Exercise brief –
Within the entries below, the lines from the one with "(342, 110) = (748, 276): blue" through the one with "(594, 126) = (373, 435): green cube -> none" are to be set down exactly, both ends kept.

Study material –

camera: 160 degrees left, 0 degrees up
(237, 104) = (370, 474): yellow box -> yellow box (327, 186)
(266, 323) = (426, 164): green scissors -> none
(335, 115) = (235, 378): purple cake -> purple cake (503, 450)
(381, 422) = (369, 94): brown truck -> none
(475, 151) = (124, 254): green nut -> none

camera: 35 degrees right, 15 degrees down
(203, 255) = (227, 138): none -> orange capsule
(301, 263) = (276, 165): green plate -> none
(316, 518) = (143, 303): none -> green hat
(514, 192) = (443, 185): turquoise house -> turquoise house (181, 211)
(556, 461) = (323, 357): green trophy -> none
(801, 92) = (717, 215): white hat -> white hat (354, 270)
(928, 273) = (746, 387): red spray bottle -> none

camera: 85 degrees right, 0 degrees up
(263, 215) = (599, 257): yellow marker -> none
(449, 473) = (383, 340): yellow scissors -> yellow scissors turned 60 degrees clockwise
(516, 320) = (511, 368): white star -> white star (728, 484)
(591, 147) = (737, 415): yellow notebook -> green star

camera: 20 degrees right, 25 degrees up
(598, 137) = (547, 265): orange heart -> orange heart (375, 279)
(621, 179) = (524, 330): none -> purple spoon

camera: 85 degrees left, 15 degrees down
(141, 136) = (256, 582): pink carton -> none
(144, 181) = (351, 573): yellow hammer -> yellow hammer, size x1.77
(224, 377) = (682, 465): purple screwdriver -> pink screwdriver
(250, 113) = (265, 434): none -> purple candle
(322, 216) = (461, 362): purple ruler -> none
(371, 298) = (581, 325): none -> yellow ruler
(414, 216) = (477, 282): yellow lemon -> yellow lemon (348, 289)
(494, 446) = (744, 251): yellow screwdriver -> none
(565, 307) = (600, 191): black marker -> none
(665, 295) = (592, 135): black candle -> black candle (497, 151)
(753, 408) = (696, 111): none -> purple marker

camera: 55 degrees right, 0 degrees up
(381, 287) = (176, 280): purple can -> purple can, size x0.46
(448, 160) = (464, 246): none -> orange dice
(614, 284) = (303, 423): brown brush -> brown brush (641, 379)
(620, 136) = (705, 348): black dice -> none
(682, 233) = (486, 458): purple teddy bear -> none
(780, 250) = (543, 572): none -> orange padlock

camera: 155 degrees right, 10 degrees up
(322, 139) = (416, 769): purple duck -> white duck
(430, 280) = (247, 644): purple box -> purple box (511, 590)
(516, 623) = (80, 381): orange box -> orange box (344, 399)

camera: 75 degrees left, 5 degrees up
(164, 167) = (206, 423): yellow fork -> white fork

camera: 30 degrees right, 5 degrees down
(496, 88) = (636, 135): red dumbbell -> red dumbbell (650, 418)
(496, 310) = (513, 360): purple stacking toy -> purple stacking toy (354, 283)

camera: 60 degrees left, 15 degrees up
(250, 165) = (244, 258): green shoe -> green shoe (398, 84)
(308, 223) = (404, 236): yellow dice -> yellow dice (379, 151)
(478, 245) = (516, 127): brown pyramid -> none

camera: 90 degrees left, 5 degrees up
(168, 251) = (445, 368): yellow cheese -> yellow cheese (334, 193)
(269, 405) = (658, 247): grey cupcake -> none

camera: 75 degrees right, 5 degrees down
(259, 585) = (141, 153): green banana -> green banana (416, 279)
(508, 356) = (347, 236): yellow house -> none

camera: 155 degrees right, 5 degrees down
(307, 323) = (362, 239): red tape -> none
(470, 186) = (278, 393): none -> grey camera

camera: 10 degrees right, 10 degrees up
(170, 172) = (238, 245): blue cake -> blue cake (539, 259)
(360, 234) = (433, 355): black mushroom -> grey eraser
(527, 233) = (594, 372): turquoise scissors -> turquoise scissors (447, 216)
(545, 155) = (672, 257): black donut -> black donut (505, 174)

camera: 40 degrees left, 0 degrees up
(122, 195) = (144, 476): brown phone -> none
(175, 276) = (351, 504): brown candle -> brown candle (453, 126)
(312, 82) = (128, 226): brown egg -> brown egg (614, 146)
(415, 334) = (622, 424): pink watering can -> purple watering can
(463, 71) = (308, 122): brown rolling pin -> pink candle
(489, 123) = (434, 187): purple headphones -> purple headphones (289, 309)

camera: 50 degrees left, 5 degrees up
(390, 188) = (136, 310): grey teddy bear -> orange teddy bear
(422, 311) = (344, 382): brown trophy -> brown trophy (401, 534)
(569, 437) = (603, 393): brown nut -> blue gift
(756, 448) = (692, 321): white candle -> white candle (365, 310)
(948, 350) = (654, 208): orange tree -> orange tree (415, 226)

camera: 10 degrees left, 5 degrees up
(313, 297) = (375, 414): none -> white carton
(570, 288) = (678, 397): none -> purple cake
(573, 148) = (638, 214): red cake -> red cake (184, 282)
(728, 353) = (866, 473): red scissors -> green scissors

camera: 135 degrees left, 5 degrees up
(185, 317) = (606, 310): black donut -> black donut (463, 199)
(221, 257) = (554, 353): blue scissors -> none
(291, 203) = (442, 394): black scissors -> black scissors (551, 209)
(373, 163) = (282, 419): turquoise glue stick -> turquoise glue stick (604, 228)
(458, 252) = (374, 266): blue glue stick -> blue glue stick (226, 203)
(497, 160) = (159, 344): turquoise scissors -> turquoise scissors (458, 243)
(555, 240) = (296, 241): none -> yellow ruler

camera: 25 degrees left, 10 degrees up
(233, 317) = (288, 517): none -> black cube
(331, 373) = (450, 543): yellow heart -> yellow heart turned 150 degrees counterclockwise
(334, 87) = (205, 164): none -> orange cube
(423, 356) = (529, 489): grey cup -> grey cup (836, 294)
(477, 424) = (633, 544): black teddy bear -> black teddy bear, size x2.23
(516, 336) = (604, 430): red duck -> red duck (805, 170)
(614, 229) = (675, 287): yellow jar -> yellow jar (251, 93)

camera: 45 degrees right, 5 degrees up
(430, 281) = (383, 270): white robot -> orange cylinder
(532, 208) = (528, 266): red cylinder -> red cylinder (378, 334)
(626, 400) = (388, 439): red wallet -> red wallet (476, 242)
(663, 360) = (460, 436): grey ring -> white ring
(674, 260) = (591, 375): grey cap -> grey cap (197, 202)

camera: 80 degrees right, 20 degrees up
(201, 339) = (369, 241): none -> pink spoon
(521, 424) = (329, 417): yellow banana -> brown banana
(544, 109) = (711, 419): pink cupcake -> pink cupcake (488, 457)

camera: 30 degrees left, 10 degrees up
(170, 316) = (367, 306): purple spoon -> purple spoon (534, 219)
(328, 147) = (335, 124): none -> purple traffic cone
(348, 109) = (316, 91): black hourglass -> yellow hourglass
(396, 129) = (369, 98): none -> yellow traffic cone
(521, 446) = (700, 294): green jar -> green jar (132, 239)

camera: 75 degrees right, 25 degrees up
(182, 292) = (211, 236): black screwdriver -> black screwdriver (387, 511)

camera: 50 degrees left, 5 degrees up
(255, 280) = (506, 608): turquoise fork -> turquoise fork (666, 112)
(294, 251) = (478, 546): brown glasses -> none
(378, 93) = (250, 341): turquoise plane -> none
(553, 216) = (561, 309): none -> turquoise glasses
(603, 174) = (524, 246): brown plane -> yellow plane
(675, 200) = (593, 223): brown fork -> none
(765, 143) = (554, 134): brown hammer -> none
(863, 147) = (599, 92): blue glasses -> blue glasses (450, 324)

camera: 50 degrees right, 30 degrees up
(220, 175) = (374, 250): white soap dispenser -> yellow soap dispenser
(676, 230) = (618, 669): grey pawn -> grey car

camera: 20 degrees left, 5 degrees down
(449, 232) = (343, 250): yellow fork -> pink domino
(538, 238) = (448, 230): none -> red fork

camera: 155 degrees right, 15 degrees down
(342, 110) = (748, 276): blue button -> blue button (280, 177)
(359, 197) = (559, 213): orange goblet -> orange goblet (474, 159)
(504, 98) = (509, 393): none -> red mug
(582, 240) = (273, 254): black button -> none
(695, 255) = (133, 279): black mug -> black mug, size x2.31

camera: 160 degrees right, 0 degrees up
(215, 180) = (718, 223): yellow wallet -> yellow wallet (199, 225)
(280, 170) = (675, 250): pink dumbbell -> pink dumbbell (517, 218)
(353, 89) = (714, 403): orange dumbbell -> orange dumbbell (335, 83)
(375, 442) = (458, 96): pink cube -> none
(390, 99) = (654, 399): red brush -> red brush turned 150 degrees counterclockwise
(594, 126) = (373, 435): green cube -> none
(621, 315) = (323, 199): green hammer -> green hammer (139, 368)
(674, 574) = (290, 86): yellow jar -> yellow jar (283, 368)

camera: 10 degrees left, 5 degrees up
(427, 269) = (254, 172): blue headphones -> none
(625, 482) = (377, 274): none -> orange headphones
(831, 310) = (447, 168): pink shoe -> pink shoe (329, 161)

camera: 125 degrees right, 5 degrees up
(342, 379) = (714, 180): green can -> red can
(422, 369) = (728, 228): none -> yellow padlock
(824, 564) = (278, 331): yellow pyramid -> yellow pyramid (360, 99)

Output of the exercise –
(342, 110) = (748, 276): blue button -> blue button (280, 177)
(359, 197) = (559, 213): orange goblet -> orange goblet (474, 159)
(504, 98) = (509, 393): none -> red mug
(582, 240) = (273, 254): black button -> none
(695, 255) = (133, 279): black mug -> black mug, size x2.31

camera: 160 degrees right, 0 degrees up
(215, 180) = (718, 223): yellow wallet -> yellow wallet (199, 225)
(280, 170) = (675, 250): pink dumbbell -> pink dumbbell (517, 218)
(353, 89) = (714, 403): orange dumbbell -> orange dumbbell (335, 83)
(375, 442) = (458, 96): pink cube -> none
(390, 99) = (654, 399): red brush -> red brush turned 150 degrees counterclockwise
(594, 126) = (373, 435): green cube -> none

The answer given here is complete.